▸ Stored items from a collection:
----

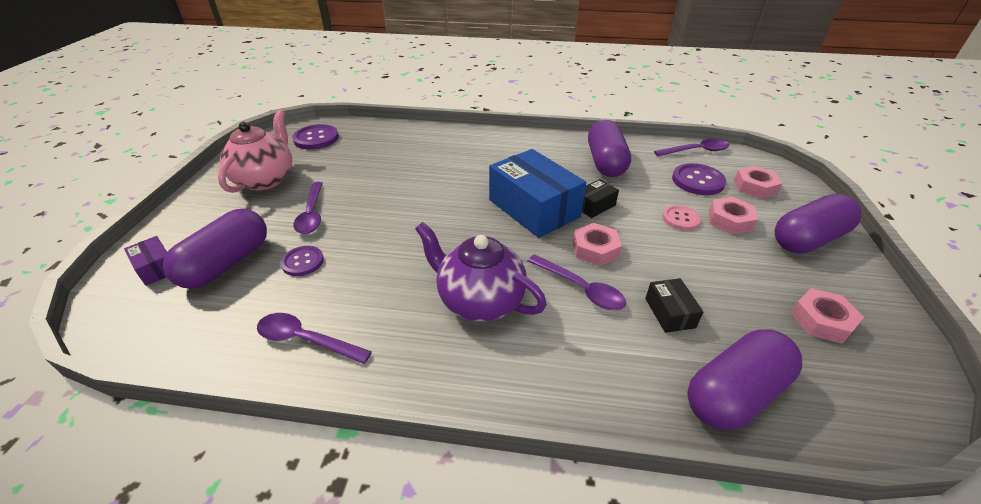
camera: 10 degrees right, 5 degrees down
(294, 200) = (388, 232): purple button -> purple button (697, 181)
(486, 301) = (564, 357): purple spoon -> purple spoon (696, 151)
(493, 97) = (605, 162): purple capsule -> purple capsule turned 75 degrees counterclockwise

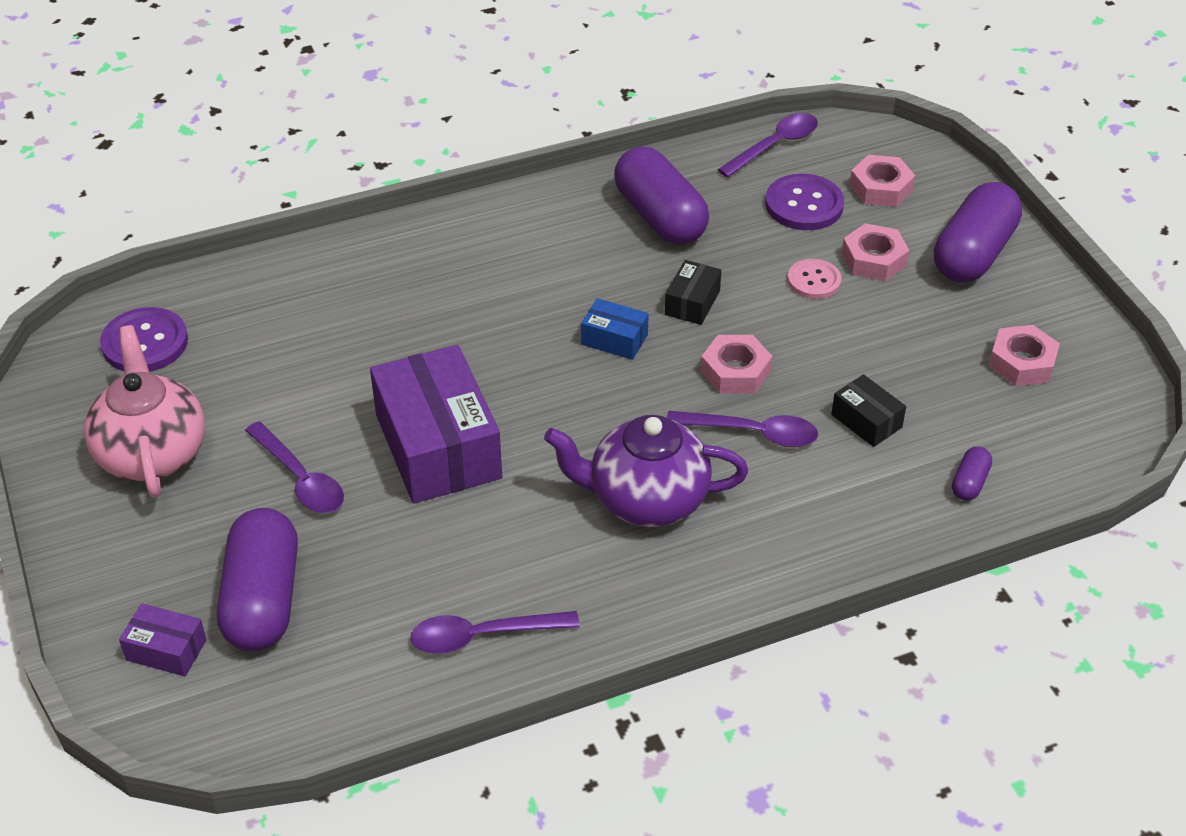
camera: 30 degrees left, 5 degrees up
(303, 262) = (369, 551): purple button -> none
(391, 225) = (438, 446): none -> purple box
(534, 208) = (614, 339): blue box -> blue box, size x0.46
(734, 393) = (969, 483): purple capsule -> purple capsule, size x0.44

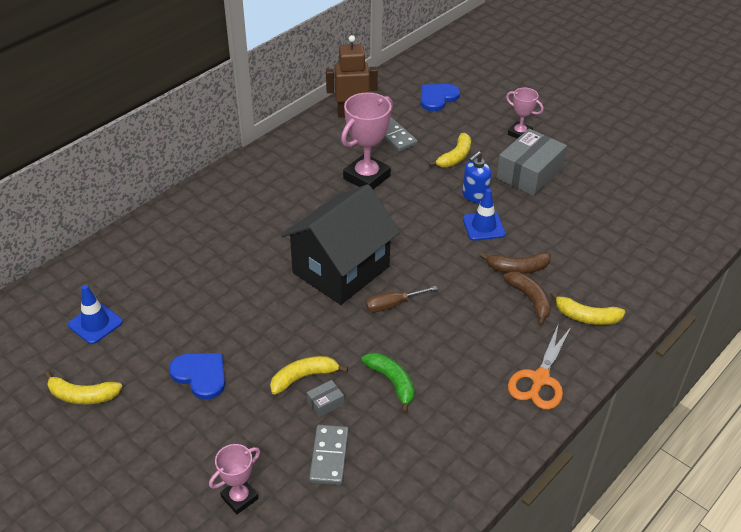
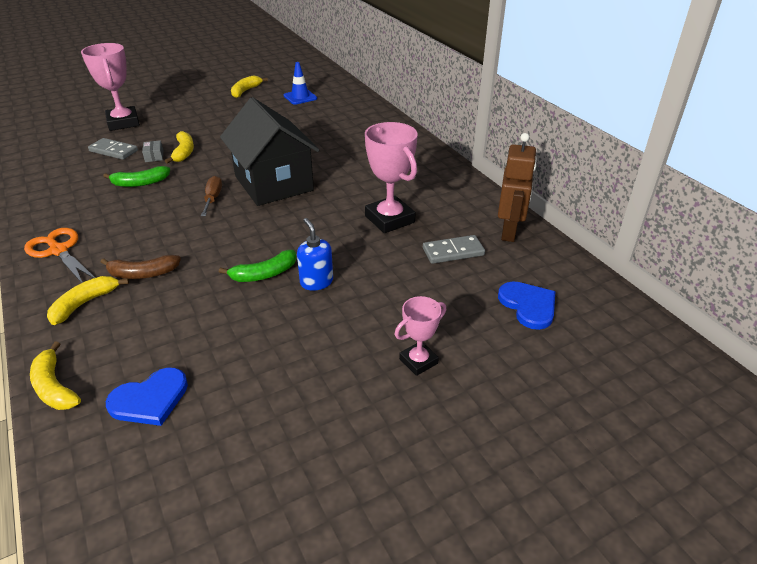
camera: 110 degrees right, 5 degrees down
(200, 375) = (224, 121): blue heart -> blue heart (150, 399)
(239, 498) = (123, 122): pink trophy -> pink trophy, size x1.74
(455, 157) = (394, 287): yellow banana -> yellow banana (54, 387)
(483, 226) = (264, 274): blue traffic cone -> green banana
(517, 268) = (188, 279): brown banana -> none
(529, 173) = (329, 340): grey box -> none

----

The required output is every line above from the one with "(239, 498) = (123, 122): pink" down to the one with "(517, 268) = (188, 279): brown banana -> none", restated word for word, ends included.

▸ TASK ANSWER:
(239, 498) = (123, 122): pink trophy -> pink trophy, size x1.74
(455, 157) = (394, 287): yellow banana -> yellow banana (54, 387)
(483, 226) = (264, 274): blue traffic cone -> green banana
(517, 268) = (188, 279): brown banana -> none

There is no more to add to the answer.